Keep every word of the entries and print them exactly; the pictures stay out.

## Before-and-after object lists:
• • • •
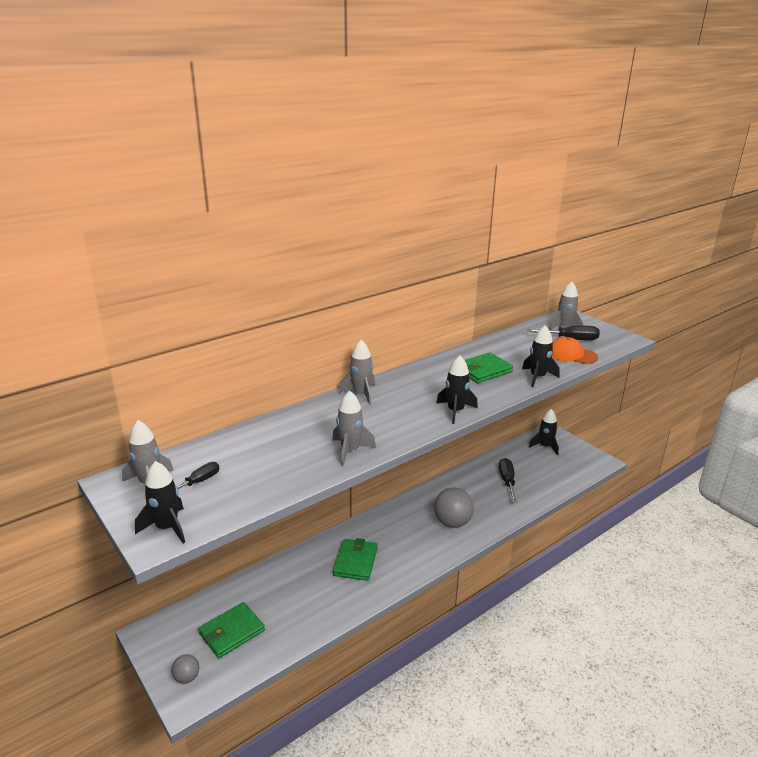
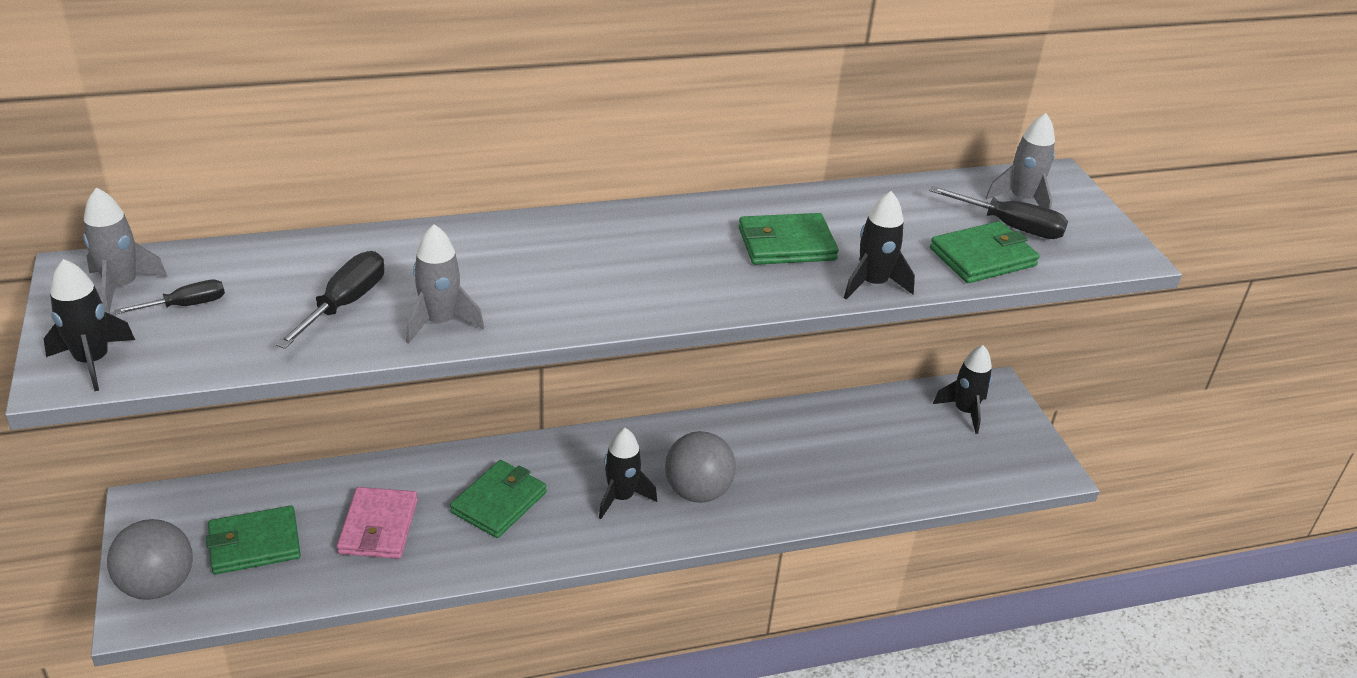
camera: 20 degrees right, 10 degrees up
(187, 677) = (158, 585): grey ball -> grey ball, size x1.91
(298, 597) = (378, 526): none -> pink wallet
(361, 394) = (541, 230): grey rocket -> none
(455, 411) = (668, 304): black rocket -> black rocket (621, 497)
(507, 481) = (845, 452): black screwdriver -> black screwdriver (344, 304)
(572, 354) = (982, 257): orange cap -> green wallet

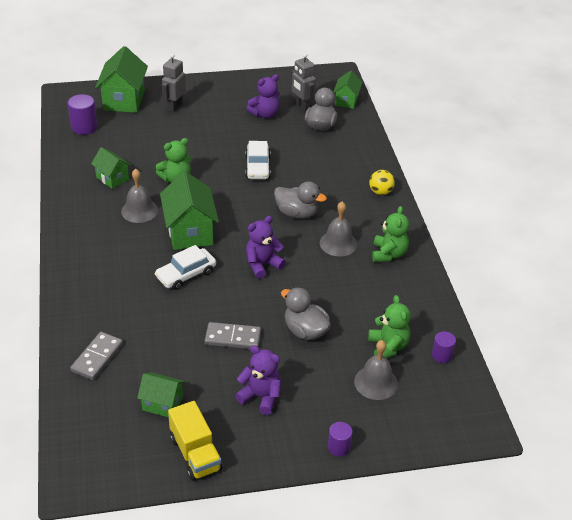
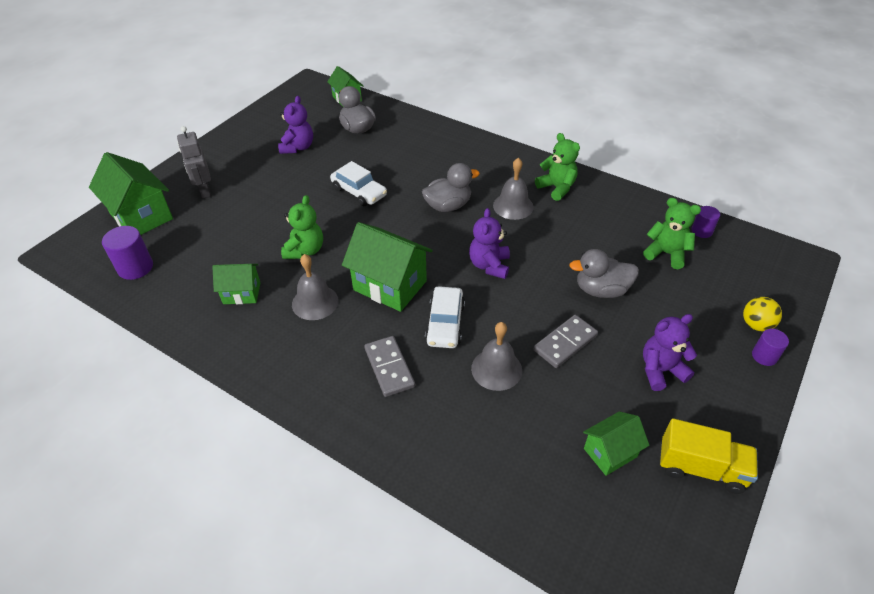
camera: 45 degrees left, 5 degrees up
(97, 357) = (494, 468): grey domino -> grey domino (389, 367)
(302, 106) = (319, 123): grey robot -> none
(375, 382) = (702, 286): grey bell -> grey bell (496, 369)
(380, 192) = (479, 148): yellow ball -> yellow ball (756, 325)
• • • •
## EXERCISE SOLUTION:
camera: 20 degrees right, 10 degrees up
(187, 677) = (158, 585): grey ball -> grey ball, size x1.91
(298, 597) = (378, 526): none -> pink wallet
(361, 394) = (541, 230): grey rocket -> none
(455, 411) = (668, 304): black rocket -> black rocket (621, 497)
(507, 481) = (845, 452): black screwdriver -> black screwdriver (344, 304)
(572, 354) = (982, 257): orange cap -> green wallet

camera: 45 degrees left, 5 degrees up
(97, 357) = (494, 468): grey domino -> grey domino (389, 367)
(302, 106) = (319, 123): grey robot -> none
(375, 382) = (702, 286): grey bell -> grey bell (496, 369)
(380, 192) = (479, 148): yellow ball -> yellow ball (756, 325)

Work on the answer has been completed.